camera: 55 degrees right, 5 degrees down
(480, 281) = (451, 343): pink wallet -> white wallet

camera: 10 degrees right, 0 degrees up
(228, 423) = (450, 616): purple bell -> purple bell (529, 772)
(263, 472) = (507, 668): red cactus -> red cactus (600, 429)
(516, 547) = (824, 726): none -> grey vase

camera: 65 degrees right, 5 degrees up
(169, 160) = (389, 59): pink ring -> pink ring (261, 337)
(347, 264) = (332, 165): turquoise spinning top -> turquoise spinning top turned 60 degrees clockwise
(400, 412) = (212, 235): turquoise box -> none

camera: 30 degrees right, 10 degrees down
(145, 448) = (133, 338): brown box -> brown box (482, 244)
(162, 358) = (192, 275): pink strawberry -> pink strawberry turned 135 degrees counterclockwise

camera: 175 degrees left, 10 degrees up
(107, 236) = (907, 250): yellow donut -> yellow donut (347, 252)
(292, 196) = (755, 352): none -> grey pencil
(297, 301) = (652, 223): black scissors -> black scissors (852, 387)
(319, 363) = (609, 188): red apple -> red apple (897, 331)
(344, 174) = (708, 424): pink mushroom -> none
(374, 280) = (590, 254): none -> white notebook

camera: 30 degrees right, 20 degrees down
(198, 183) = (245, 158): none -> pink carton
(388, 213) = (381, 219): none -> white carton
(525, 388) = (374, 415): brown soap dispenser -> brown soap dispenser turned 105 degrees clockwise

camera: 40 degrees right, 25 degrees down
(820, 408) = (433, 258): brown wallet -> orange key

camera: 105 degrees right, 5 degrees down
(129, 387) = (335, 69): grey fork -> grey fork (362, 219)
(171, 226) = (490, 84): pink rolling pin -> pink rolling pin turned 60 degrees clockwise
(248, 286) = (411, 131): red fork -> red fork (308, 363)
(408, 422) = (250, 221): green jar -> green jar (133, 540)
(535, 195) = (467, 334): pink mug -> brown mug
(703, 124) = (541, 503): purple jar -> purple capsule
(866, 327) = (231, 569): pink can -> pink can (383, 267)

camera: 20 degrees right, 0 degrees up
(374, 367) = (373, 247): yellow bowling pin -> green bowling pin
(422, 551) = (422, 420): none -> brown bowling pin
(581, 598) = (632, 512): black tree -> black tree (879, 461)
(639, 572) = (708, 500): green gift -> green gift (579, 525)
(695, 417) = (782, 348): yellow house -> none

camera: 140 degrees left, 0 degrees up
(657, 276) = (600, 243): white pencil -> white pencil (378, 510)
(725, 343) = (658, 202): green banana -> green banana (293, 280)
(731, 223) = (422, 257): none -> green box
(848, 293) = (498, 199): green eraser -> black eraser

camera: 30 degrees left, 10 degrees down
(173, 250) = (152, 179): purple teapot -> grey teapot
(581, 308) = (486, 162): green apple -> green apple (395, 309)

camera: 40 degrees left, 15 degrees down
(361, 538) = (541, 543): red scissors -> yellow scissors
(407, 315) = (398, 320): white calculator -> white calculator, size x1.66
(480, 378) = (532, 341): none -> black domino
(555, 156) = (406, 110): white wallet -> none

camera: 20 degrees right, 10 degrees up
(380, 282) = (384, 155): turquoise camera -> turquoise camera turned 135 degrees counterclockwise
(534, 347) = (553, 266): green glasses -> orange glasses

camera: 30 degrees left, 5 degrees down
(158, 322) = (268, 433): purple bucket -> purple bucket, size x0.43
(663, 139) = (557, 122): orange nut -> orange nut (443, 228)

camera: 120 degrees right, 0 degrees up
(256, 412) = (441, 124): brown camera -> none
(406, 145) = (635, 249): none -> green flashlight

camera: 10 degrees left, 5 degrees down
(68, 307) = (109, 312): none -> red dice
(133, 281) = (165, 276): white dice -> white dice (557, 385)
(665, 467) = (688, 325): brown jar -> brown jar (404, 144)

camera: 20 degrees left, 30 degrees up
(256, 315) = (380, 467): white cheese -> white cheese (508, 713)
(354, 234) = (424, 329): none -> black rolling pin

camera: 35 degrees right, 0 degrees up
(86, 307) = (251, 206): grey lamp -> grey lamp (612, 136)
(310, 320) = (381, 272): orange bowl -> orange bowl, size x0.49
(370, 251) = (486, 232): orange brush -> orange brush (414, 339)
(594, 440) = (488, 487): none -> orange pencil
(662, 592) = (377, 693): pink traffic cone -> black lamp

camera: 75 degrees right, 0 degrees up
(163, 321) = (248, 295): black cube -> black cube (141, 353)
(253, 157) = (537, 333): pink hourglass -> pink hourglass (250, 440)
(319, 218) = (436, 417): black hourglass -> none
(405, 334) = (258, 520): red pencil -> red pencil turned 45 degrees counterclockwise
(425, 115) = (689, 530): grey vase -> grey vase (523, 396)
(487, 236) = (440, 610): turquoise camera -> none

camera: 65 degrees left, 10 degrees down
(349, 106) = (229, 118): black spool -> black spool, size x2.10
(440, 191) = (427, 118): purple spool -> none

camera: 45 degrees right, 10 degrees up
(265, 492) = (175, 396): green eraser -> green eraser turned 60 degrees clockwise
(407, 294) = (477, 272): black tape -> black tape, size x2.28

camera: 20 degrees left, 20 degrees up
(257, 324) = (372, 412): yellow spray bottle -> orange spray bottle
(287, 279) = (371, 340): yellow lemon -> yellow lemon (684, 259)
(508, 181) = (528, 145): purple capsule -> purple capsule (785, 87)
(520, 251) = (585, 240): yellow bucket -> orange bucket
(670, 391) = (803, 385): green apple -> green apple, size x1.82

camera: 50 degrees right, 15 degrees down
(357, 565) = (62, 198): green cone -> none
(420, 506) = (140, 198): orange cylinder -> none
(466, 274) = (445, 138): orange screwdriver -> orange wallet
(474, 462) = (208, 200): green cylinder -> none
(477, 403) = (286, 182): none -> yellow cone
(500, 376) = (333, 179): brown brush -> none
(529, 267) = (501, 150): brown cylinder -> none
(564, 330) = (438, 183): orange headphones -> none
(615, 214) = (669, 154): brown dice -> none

════

TO DO: An answer is complete only when it holds every line above containing the string "down".

SOLUTION FOR THIS EXERCISE:
camera: 55 degrees right, 5 degrees down
camera: 30 degrees right, 10 degrees down
camera: 30 degrees right, 20 degrees down
camera: 40 degrees right, 25 degrees down
camera: 105 degrees right, 5 degrees down
camera: 30 degrees left, 10 degrees down
camera: 40 degrees left, 15 degrees down
camera: 30 degrees left, 5 degrees down
camera: 10 degrees left, 5 degrees down
camera: 65 degrees left, 10 degrees down
camera: 50 degrees right, 15 degrees down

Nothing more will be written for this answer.